──────── Aangeleverde gegevens ────────

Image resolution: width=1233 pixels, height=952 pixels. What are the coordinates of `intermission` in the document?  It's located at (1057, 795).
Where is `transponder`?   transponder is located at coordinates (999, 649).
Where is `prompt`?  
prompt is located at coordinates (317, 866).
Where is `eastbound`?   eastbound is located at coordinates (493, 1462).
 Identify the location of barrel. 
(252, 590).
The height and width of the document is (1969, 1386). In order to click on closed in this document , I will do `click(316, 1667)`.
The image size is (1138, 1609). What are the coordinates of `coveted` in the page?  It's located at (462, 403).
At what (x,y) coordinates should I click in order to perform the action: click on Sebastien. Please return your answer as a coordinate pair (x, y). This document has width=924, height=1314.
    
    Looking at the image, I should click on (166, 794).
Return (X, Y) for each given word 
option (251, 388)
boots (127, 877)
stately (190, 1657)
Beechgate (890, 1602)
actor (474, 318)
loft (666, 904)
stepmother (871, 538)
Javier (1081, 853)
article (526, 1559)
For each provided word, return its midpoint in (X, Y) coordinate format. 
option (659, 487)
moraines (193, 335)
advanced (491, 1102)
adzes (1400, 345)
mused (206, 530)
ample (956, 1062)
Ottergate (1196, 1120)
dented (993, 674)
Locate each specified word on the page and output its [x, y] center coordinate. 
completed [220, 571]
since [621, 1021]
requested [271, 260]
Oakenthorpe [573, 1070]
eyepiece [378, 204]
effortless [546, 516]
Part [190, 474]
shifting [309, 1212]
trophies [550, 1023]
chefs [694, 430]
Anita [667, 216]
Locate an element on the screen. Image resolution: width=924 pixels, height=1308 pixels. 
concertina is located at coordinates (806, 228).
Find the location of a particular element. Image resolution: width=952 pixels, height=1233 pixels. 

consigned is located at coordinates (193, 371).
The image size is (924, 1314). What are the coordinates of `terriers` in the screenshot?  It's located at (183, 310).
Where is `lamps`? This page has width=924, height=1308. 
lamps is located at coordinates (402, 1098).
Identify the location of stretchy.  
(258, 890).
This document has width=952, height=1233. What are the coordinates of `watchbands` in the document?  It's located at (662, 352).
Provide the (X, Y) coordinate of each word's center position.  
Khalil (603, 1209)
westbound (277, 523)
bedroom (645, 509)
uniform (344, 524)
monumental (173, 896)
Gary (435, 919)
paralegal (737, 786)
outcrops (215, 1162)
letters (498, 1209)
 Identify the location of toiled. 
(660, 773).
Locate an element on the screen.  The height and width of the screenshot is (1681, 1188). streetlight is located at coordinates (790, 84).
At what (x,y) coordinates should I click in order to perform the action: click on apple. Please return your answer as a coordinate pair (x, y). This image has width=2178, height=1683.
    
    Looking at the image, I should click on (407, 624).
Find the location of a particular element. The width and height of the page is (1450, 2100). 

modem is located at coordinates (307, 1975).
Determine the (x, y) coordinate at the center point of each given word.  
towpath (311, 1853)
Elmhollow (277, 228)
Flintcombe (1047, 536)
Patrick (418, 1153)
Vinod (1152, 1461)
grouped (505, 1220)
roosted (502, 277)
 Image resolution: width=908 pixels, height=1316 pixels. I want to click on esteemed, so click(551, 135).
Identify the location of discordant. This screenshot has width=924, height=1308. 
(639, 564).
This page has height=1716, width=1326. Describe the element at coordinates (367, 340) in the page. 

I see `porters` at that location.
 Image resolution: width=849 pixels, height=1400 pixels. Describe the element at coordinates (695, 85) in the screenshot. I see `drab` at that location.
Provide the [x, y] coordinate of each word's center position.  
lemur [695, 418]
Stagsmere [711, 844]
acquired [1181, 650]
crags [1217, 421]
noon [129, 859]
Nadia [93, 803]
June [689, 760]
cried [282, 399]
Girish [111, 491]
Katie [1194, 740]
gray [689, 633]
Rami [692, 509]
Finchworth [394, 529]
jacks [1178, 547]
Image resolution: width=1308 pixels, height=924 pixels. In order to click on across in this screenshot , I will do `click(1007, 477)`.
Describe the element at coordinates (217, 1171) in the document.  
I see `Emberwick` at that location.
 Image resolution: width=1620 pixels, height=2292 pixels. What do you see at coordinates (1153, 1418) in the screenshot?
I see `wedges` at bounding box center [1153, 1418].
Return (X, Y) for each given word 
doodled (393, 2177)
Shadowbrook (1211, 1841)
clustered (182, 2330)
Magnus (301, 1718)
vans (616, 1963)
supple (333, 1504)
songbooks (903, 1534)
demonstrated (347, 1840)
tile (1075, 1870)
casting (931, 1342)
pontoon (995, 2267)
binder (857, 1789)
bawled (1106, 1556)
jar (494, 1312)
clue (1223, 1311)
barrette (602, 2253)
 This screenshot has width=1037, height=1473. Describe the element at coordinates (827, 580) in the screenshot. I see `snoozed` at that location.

────────

* **Doel van oefening**
Kun je de lijst hierboven weergeven als Markdown-tabel met de kolommen Nummer (een rijnummer) en Regel, van de regel met "stepmother (871, 538)" tot en met de regel met "coordinates (790, 84)."? Laat lege regels weg.

* **Schriftelijk antwoord**
| Nummer | Regel |
|---|---|
| 1 | stepmother (871, 538) |
| 2 | Javier (1081, 853) |
| 3 | article (526, 1559) |
| 4 | For each provided word, return its midpoint in (X, Y) coordinate format.  |
| 5 | option (659, 487) |
| 6 | moraines (193, 335) |
| 7 | advanced (491, 1102) |
| 8 | adzes (1400, 345) |
| 9 | mused (206, 530) |
| 10 | ample (956, 1062) |
| 11 | Ottergate (1196, 1120) |
| 12 | dented (993, 674) |
| 13 | Locate each specified word on the page and output its [x, y] center coordinate.  |
| 14 | completed [220, 571] |
| 15 | since [621, 1021] |
| 16 | requested [271, 260] |
| 17 | Oakenthorpe [573, 1070] |
| 18 | eyepiece [378, 204] |
| 19 | effortless [546, 516] |
| 20 | Part [190, 474] |
| 21 | shifting [309, 1212] |
| 22 | trophies [550, 1023] |
| 23 | chefs [694, 430] |
| 24 | Anita [667, 216] |
| 25 | Locate an element on the screen. Image resolution: width=924 pixels, height=1308 pixels.  |
| 26 | concertina is located at coordinates (806, 228). |
| 27 | Find the location of a particular element. Image resolution: width=952 pixels, height=1233 pixels.  |
| 28 | consigned is located at coordinates (193, 371). |
| 29 | The image size is (924, 1314). What are the coordinates of `terriers` in the screenshot?  It's located at (183, 310). |
| 30 | Where is `lamps`? This page has width=924, height=1308.  |
| 31 | lamps is located at coordinates (402, 1098). |
| 32 | Identify the location of stretchy.   |
| 33 | (258, 890). |
| 34 | This document has width=952, height=1233. What are the coordinates of `watchbands` in the document?  It's located at (662, 352). |
| 35 | Provide the (X, Y) coordinate of each word's center position.   |
| 36 | Khalil (603, 1209) |
| 37 | westbound (277, 523) |
| 38 | bedroom (645, 509) |
| 39 | uniform (344, 524) |
| 40 | monumental (173, 896) |
| 41 | Gary (435, 919) |
| 42 | paralegal (737, 786) |
| 43 | outcrops (215, 1162) |
| 44 | letters (498, 1209) |
| 45 |  Identify the location of toiled.  |
| 46 | (660, 773). |
| 47 | Locate an element on the screen.  The height and width of the screenshot is (1681, 1188). streetlight is located at coordinates (790, 84). |